··· Available data ···
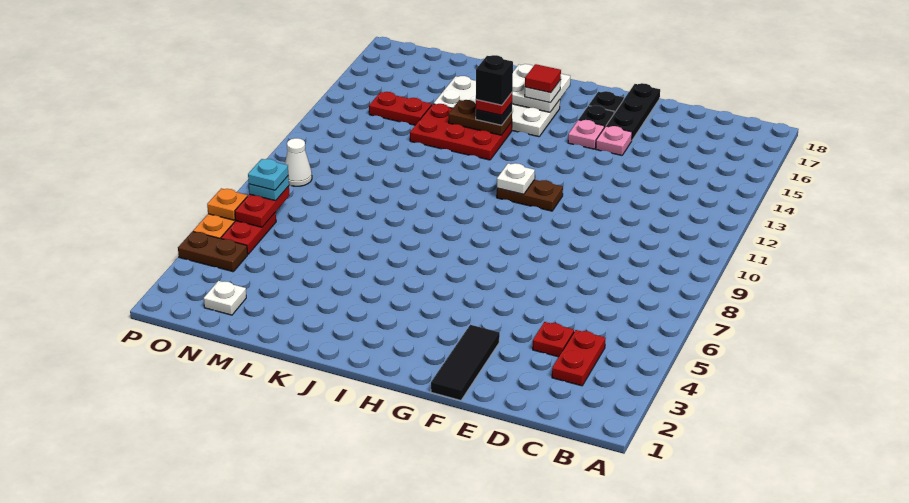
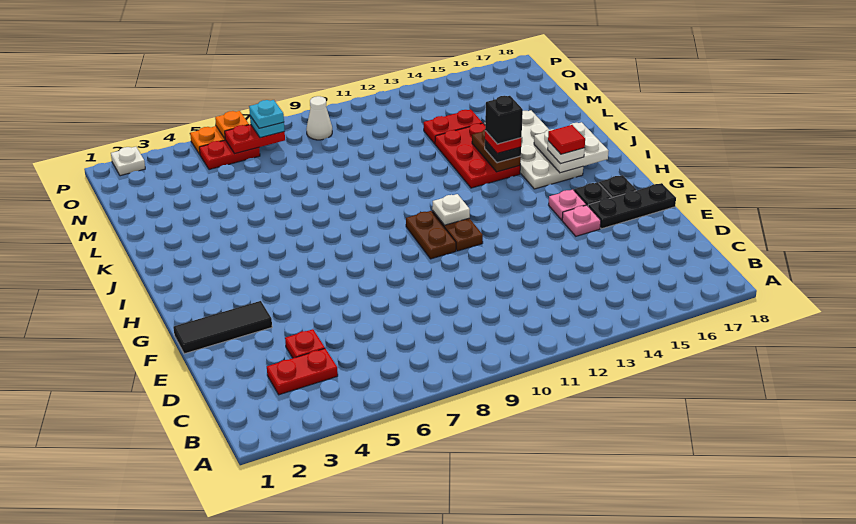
red plate M14:N14 level 1 -> red plate M13:M14 level 1
white plate N2 level 1 -> white plate P2 level 1
brown plate O4:P4 level 1 -> brown plate G10:H10 level 1

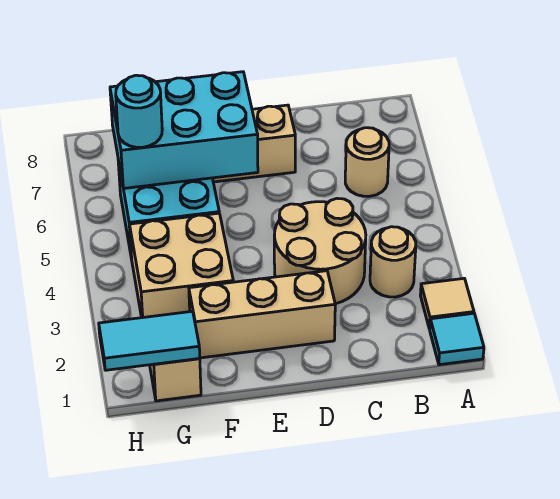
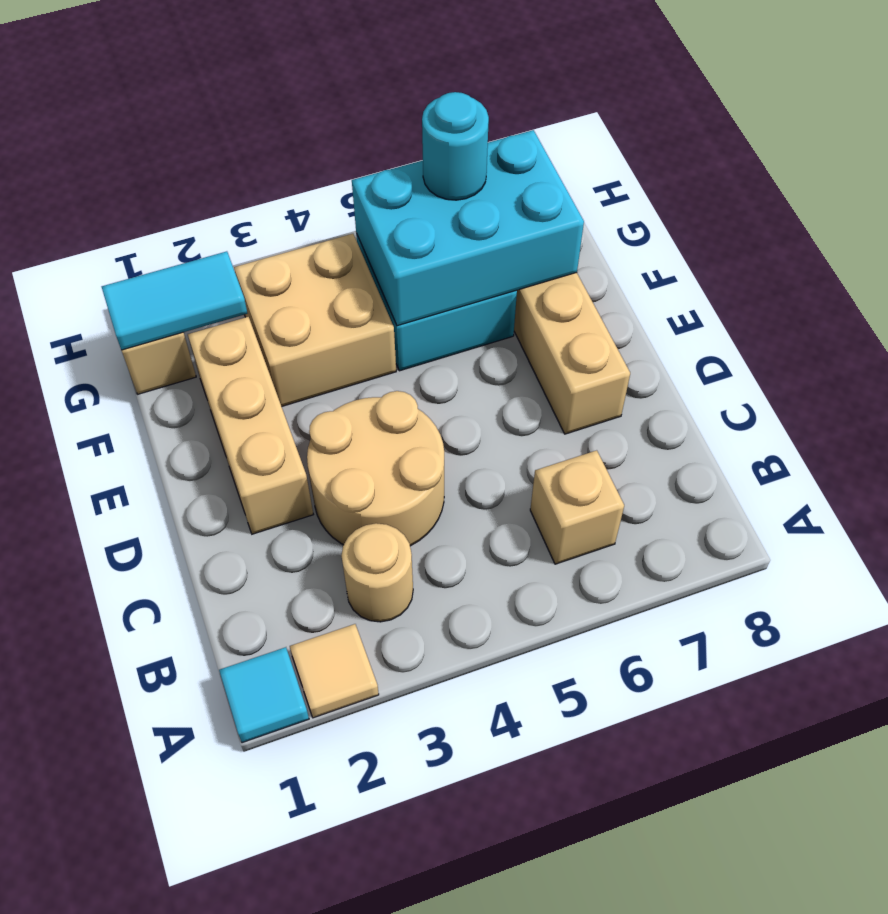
tan round brick B6 level 1 -> tan brick B6 level 1
cyan brick E6:G7 level 2 -> cyan brick F5:G7 level 2
cyan tile G1:H1 level 2 -> cyan tile G1:G2 level 2

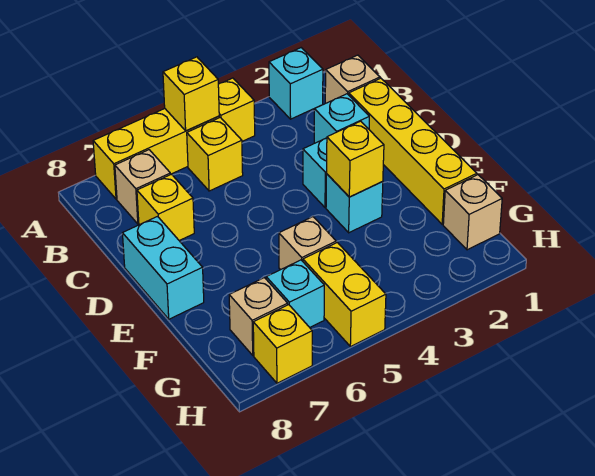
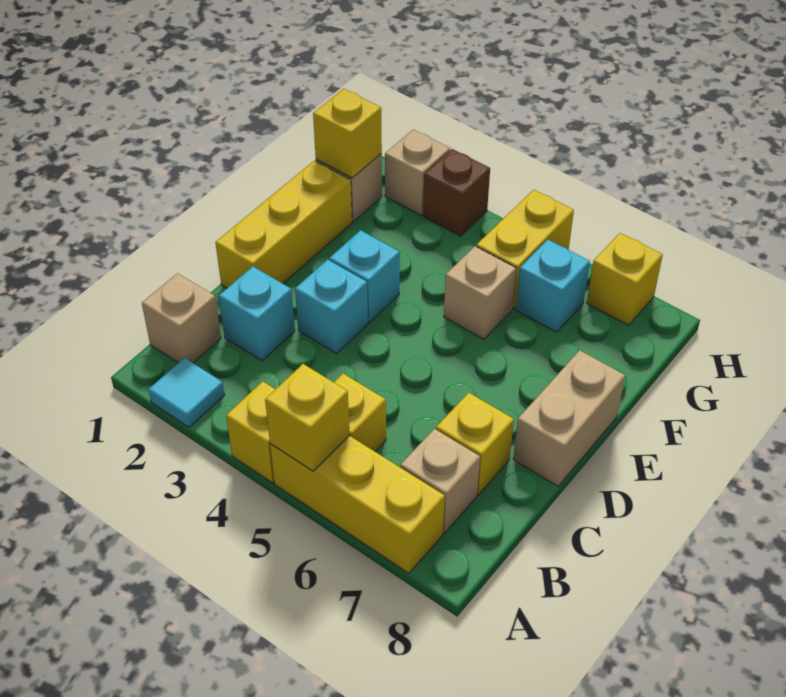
cyan brick A2 level 1 -> cyan tile A2 level 1
yellow brick C1:F1 level 1 -> yellow brick D1:F1 level 1
cyan brick D8:E8 level 1 -> tan brick D8:E8 level 1
yellow brick E3 level 2 -> yellow brick G1 level 2
tan brick G7 level 1 -> tan brick H2 level 1
none -> brown brick H3 level 1

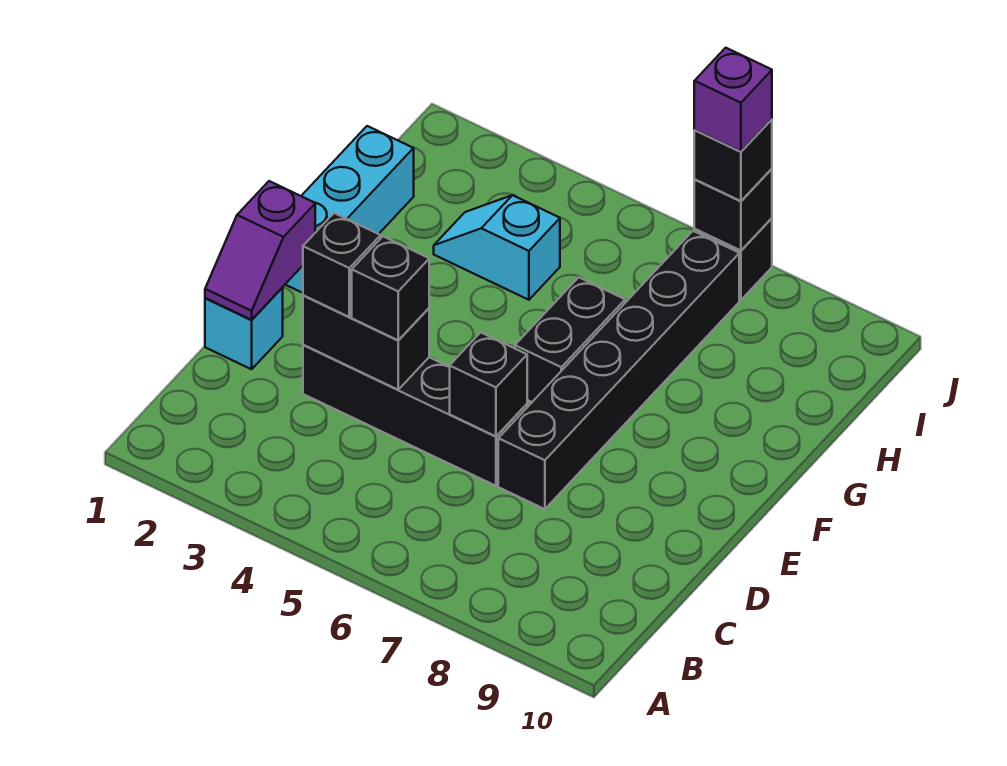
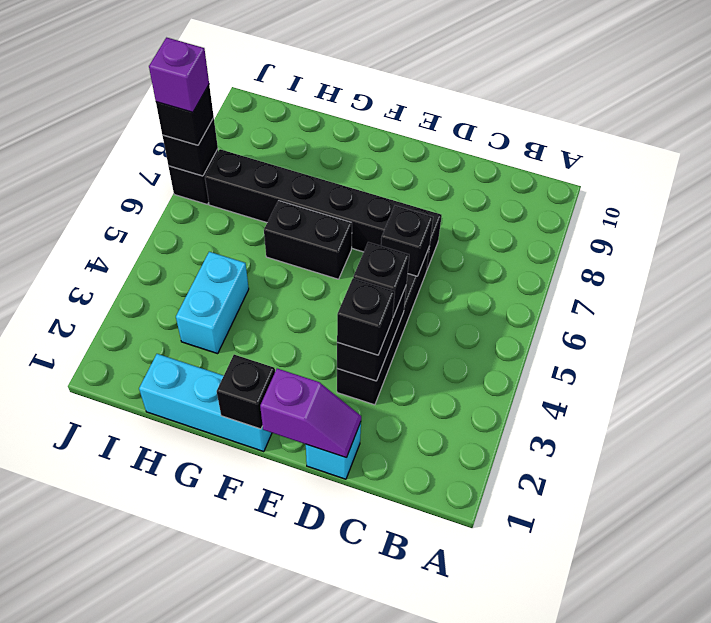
none -> black brick F1 level 2
cyan slope H3:H4 level 1 top 4 -> cyan brick H3:H4 level 1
···
= Problem statement =
Reproduce the listing exactly. Do not include its images.

= Result =
red plate M14:N14 level 1 -> red plate M13:M14 level 1
white plate N2 level 1 -> white plate P2 level 1
brown plate O4:P4 level 1 -> brown plate G10:H10 level 1

tan round brick B6 level 1 -> tan brick B6 level 1
cyan brick E6:G7 level 2 -> cyan brick F5:G7 level 2
cyan tile G1:H1 level 2 -> cyan tile G1:G2 level 2

cyan brick A2 level 1 -> cyan tile A2 level 1
yellow brick C1:F1 level 1 -> yellow brick D1:F1 level 1
cyan brick D8:E8 level 1 -> tan brick D8:E8 level 1
yellow brick E3 level 2 -> yellow brick G1 level 2
tan brick G7 level 1 -> tan brick H2 level 1
none -> brown brick H3 level 1

none -> black brick F1 level 2
cyan slope H3:H4 level 1 top 4 -> cyan brick H3:H4 level 1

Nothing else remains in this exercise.